(Available records)
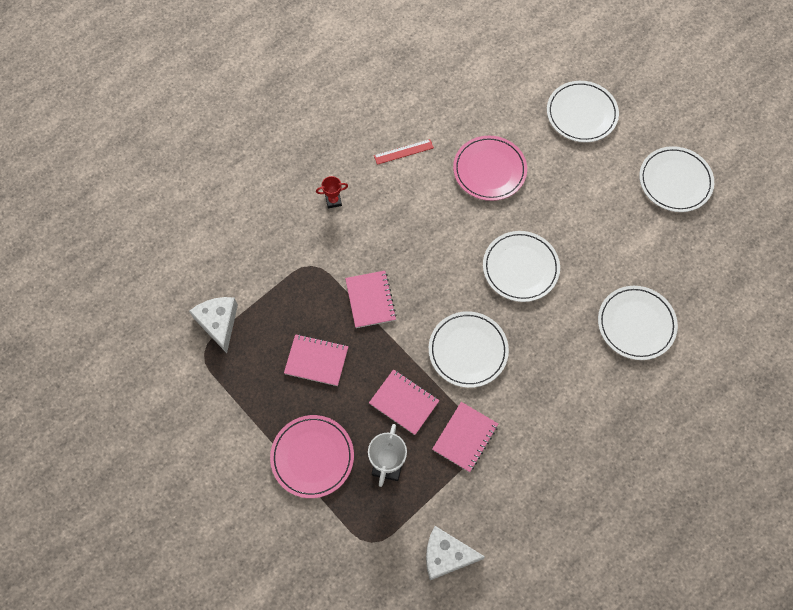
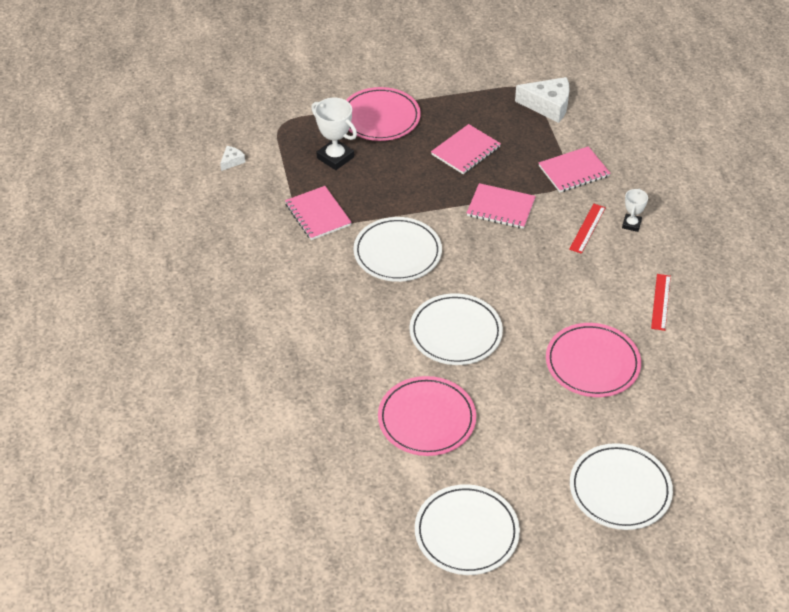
camera: 120 degrees right, 20 degrees down
red trophy [316,176,348,208] -> white trophy [622,189,648,232]
pink notebook [369,369,440,435] -> pink notebook moved to [539,146,611,192]
white cheese [426,526,485,580] -> white cheese [220,146,245,171], size x0.48
white plate [598,286,678,360] -> none
none -> pink plate [378,376,476,456]
none -> red ruler [569,204,606,254]

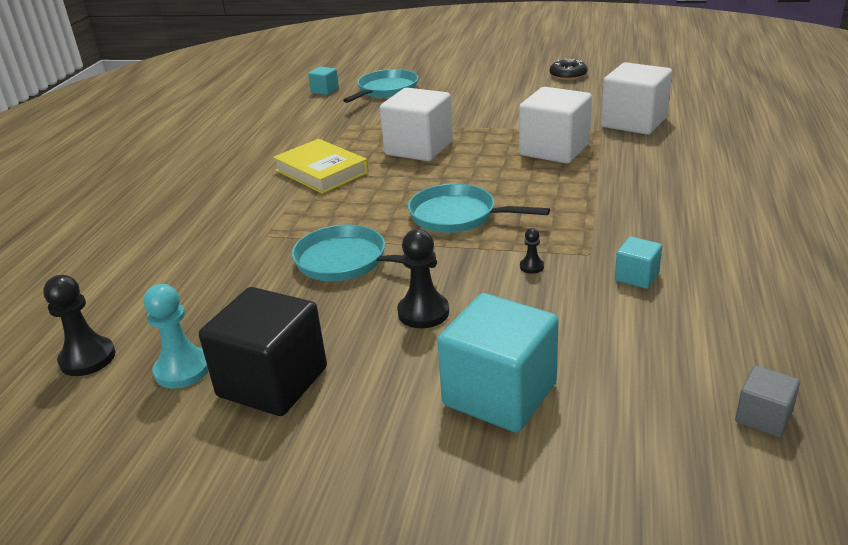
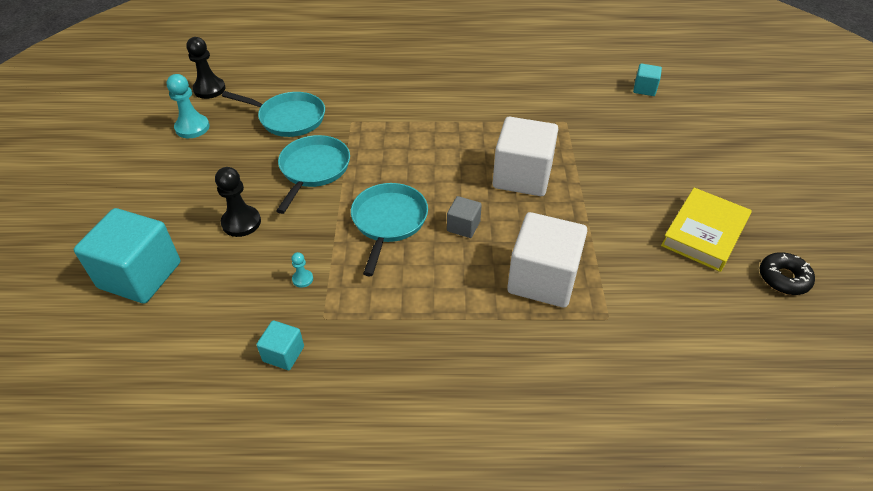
camera: 75 degrees right, 15 degrees up
black cube [199,287,327,416] -> none
yellow book [273,139,368,194] -> yellow book moved to [661,188,752,272]
turquoise pan [343,69,418,103] -> turquoise pan moved to [222,91,325,137]
black pawn [520,228,544,274] -> turquoise pawn [291,252,313,288]
white cube [601,62,672,135] -> none
grey cube [735,366,800,437] -> grey cube moved to [447,196,482,238]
(End Available records)
Beginning with the line that contains "black cube [199,287,327,416] -> none", retype every remaining line of the listing exactly, ending with the last one.

## Exercise answer
black cube [199,287,327,416] -> none
yellow book [273,139,368,194] -> yellow book moved to [661,188,752,272]
turquoise pan [343,69,418,103] -> turquoise pan moved to [222,91,325,137]
black pawn [520,228,544,274] -> turquoise pawn [291,252,313,288]
white cube [601,62,672,135] -> none
grey cube [735,366,800,437] -> grey cube moved to [447,196,482,238]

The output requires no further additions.